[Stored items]
= = = = = = =
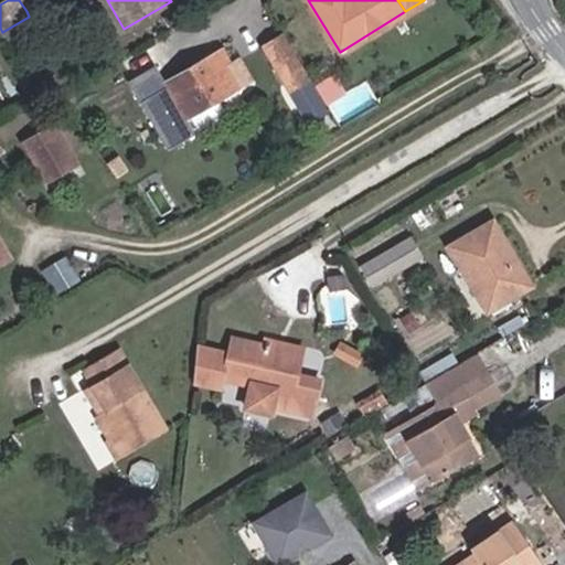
[(316,86),(309,76),(283,32),(262,44),(288,88),(281,93),(300,126),(326,112),(322,107),(327,105),(316,86)]
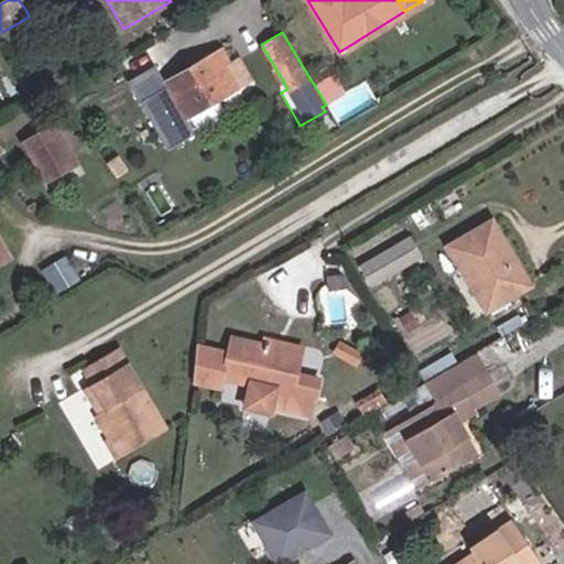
[(184,118),(250,77),(238,57),(230,63),(221,49),(163,83),(184,118)]
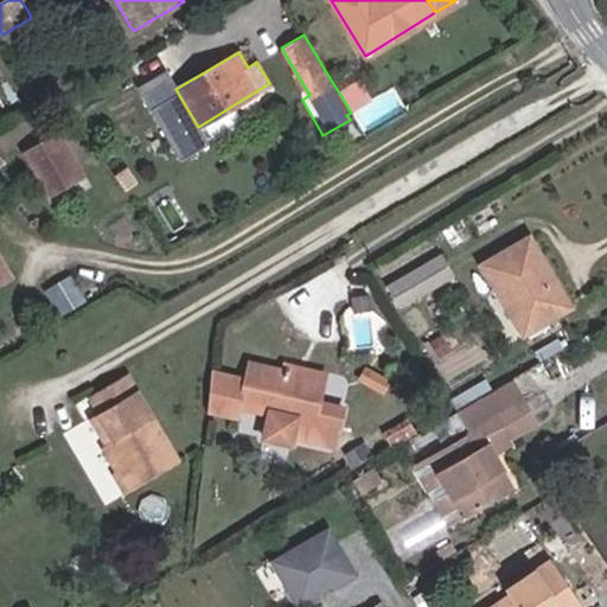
[(339,93),(351,113),(368,102),(356,83),(339,93)]
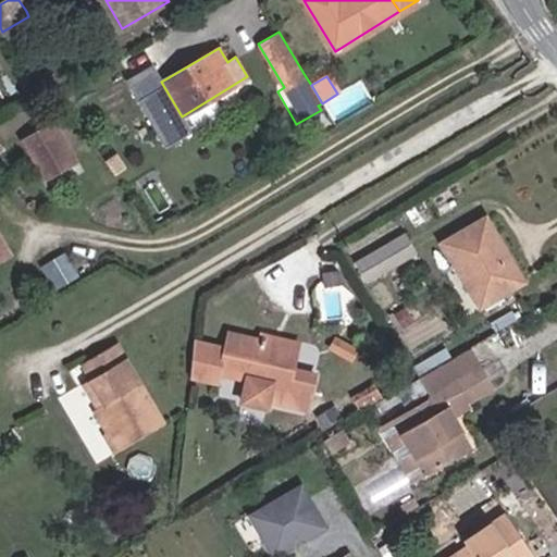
[(45,126),(17,141),(39,178),(66,163),(45,126)]
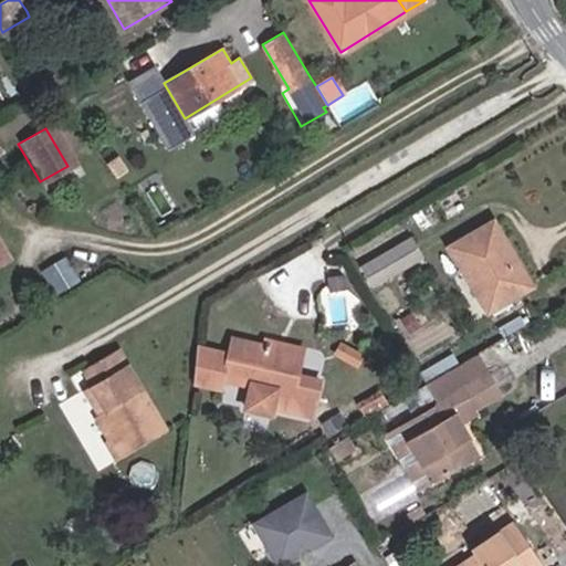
[(106,163),(116,178),(125,173),(114,158),(106,163)]
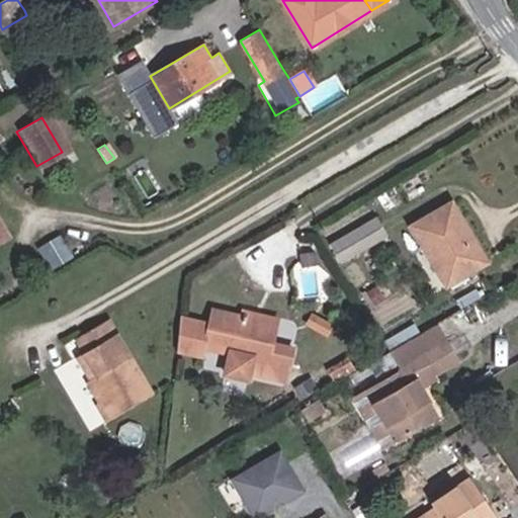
[(464,240),(469,237),(449,203),(409,227),(445,287),(480,267),(464,240)]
= = = = = = =
Once the pictures are removed, return the entries exactly as they stand.

* **Reply**:
[(316,86),(309,76),(283,32),(262,44),(288,88),(281,93),(300,126),(326,112),(322,107),(327,105),(316,86)]
[(184,118),(250,77),(238,57),(230,63),(221,49),(163,83),(184,118)]
[(339,93),(351,113),(368,102),(356,83),(339,93)]
[(45,126),(17,141),(39,178),(66,163),(45,126)]
[(106,163),(116,178),(125,173),(114,158),(106,163)]
[(464,240),(469,237),(449,203),(409,227),(445,287),(480,267),(464,240)]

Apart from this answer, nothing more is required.